(Structured diff data)
···
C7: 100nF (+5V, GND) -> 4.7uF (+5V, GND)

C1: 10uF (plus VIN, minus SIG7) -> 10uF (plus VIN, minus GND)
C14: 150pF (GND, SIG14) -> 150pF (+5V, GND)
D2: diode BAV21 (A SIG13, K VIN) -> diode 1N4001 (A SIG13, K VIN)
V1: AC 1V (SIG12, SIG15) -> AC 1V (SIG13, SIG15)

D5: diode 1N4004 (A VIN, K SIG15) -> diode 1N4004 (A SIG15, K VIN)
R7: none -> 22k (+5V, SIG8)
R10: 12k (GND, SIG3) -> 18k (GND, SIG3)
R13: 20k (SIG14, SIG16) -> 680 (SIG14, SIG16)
···
REQUIRED WORK: Give the count of lines in the entries above that hold the word "diode", with no other words.

ANSWER TO THE PROBLEM: 2